▶ Record excerpts:
####################

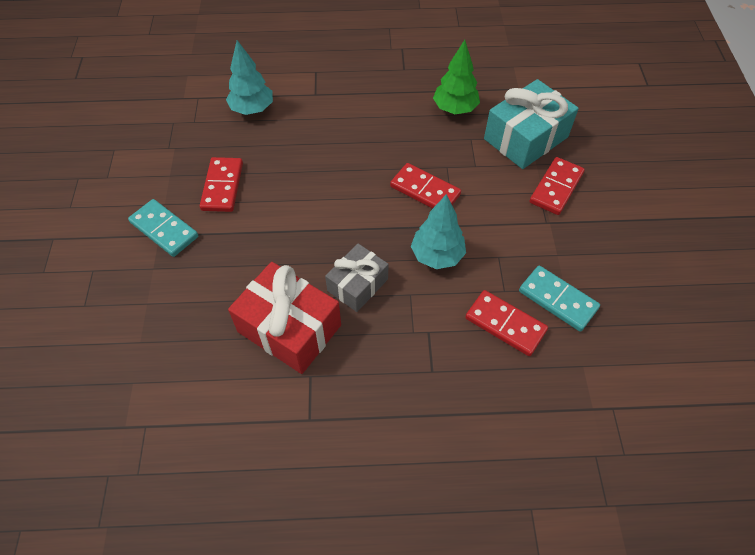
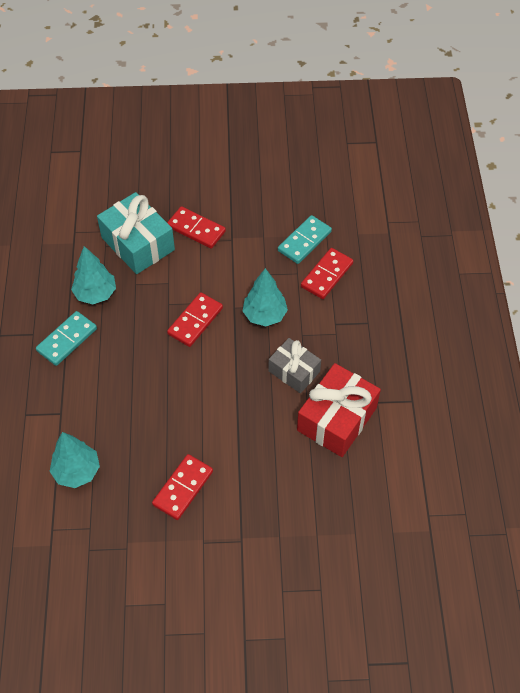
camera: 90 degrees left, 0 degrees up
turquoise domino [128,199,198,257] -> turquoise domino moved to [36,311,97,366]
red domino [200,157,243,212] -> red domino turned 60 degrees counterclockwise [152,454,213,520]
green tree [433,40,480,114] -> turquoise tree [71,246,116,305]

####################

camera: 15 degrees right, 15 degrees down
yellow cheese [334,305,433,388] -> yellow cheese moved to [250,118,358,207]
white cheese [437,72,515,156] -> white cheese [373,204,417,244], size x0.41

####################

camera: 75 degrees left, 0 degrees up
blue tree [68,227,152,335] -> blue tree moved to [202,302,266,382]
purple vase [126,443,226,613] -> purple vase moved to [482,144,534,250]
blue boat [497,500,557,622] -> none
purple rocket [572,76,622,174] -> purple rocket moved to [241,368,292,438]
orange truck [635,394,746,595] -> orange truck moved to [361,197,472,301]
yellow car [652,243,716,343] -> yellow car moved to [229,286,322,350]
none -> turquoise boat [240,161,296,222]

####################

When you reach the line containing "camera: 75 degrees left, 0 degrees up" in the data above, start copying exactly, and stop after the line containing "none -> turquoise boat [240,161,296,222]".

camera: 75 degrees left, 0 degrees up
blue tree [68,227,152,335] -> blue tree moved to [202,302,266,382]
purple vase [126,443,226,613] -> purple vase moved to [482,144,534,250]
blue boat [497,500,557,622] -> none
purple rocket [572,76,622,174] -> purple rocket moved to [241,368,292,438]
orange truck [635,394,746,595] -> orange truck moved to [361,197,472,301]
yellow car [652,243,716,343] -> yellow car moved to [229,286,322,350]
none -> turquoise boat [240,161,296,222]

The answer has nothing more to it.